What to work on: Write out exactly the lines of the entries below from the one holding "(258, 175) = (184, 176): brown" to the one holding "(688, 373) = (543, 450): none", inclusive, and leave out all other lines.

(Beginning of Record excerpts)

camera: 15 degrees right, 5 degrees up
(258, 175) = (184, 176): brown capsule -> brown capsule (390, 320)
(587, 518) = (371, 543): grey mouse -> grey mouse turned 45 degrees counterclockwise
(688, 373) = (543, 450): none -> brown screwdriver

(End of Record excerpts)
(Beginning of Record excerpts)

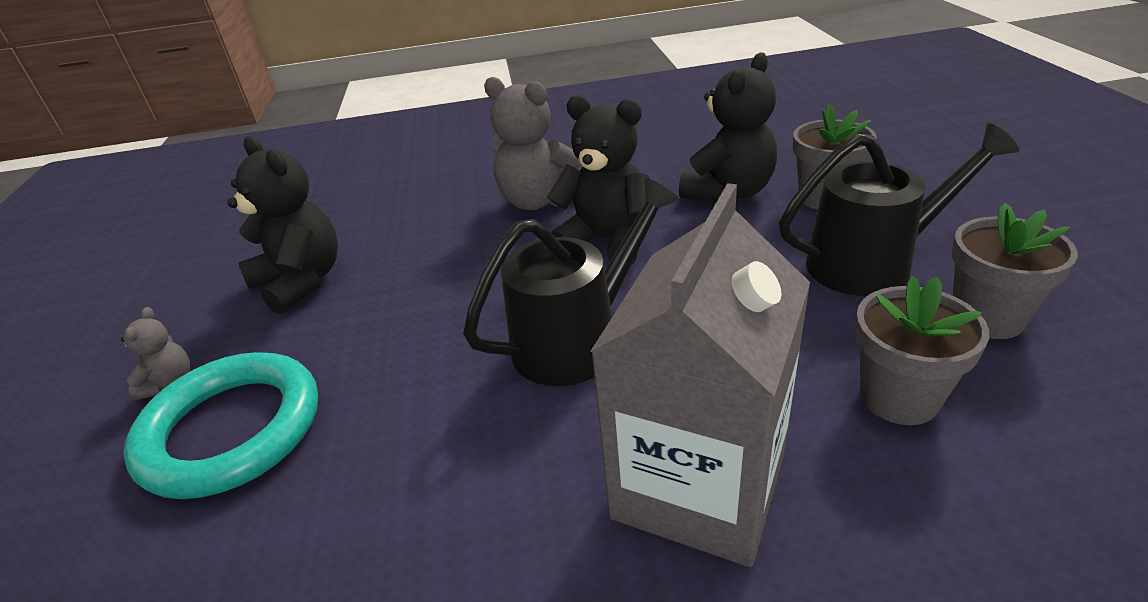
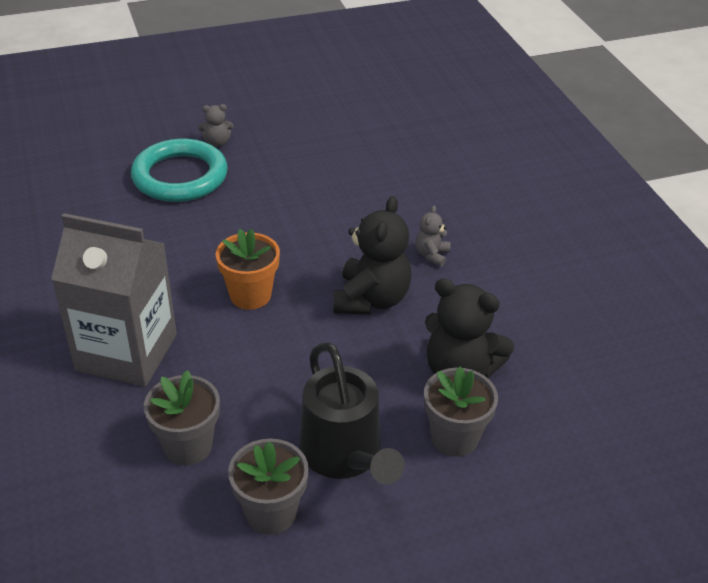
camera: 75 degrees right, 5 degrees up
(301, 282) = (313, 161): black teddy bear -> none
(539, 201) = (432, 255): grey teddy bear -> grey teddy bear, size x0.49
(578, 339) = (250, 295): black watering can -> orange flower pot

(End of Record excerpts)

Result of the task:
(258, 175) = (184, 176): brown capsule -> brown capsule (390, 320)
(587, 518) = (371, 543): grey mouse -> grey mouse turned 45 degrees counterclockwise
(688, 373) = (543, 450): none -> brown screwdriver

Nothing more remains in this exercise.